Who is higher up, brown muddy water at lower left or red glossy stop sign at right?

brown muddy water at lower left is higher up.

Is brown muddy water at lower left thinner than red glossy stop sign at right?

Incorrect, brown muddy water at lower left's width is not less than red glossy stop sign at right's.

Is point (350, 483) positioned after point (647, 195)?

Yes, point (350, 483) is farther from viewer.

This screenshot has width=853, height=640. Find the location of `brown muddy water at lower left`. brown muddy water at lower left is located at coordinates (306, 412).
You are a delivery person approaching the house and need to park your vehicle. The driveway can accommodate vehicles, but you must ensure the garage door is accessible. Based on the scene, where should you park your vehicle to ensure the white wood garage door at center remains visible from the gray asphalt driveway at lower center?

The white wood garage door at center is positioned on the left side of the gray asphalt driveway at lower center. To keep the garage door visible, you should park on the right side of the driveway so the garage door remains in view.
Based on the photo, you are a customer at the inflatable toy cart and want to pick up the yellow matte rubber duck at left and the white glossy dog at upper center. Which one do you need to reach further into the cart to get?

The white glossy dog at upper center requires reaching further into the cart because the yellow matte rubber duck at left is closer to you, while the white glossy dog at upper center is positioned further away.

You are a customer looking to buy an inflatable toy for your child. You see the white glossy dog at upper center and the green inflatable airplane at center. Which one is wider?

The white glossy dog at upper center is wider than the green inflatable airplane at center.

....

## Exercise objective
Turn every line of the records above into a Markdown table with two columns, Row and Text, leaving out the blank lines. Row holds a running number and Text holds the line.

## Task solution
| Row | Text |
|---|---|
| 1 | Who is higher up, brown muddy water at lower left or red glossy stop sign at right? |
| 2 | brown muddy water at lower left is higher up. |
| 3 | Is brown muddy water at lower left thinner than red glossy stop sign at right? |
| 4 | Incorrect, brown muddy water at lower left's width is not less than red glossy stop sign at right's. |
| 5 | Is point (350, 483) positioned after point (647, 195)? |
| 6 | Yes, point (350, 483) is farther from viewer. |
| 7 | This screenshot has width=853, height=640. Find the location of `brown muddy water at lower left`. brown muddy water at lower left is located at coordinates (306, 412). |
| 8 | You are a delivery person approaching the house and need to park your vehicle. The driveway can accommodate vehicles, but you must ensure the garage door is accessible. Based on the scene, where should you park your vehicle to ensure the white wood garage door at center remains visible from the gray asphalt driveway at lower center? |
| 9 | The white wood garage door at center is positioned on the left side of the gray asphalt driveway at lower center. To keep the garage door visible, you should park on the right side of the driveway so the garage door remains in view. |
| 10 | Based on the photo, you are a customer at the inflatable toy cart and want to pick up the yellow matte rubber duck at left and the white glossy dog at upper center. Which one do you need to reach further into the cart to get? |
| 11 | The white glossy dog at upper center requires reaching further into the cart because the yellow matte rubber duck at left is closer to you, while the white glossy dog at upper center is positioned further away. |
| 12 | You are a customer looking to buy an inflatable toy for your child. You see the white glossy dog at upper center and the green inflatable airplane at center. Which one is wider? |
| 13 | The white glossy dog at upper center is wider than the green inflatable airplane at center. |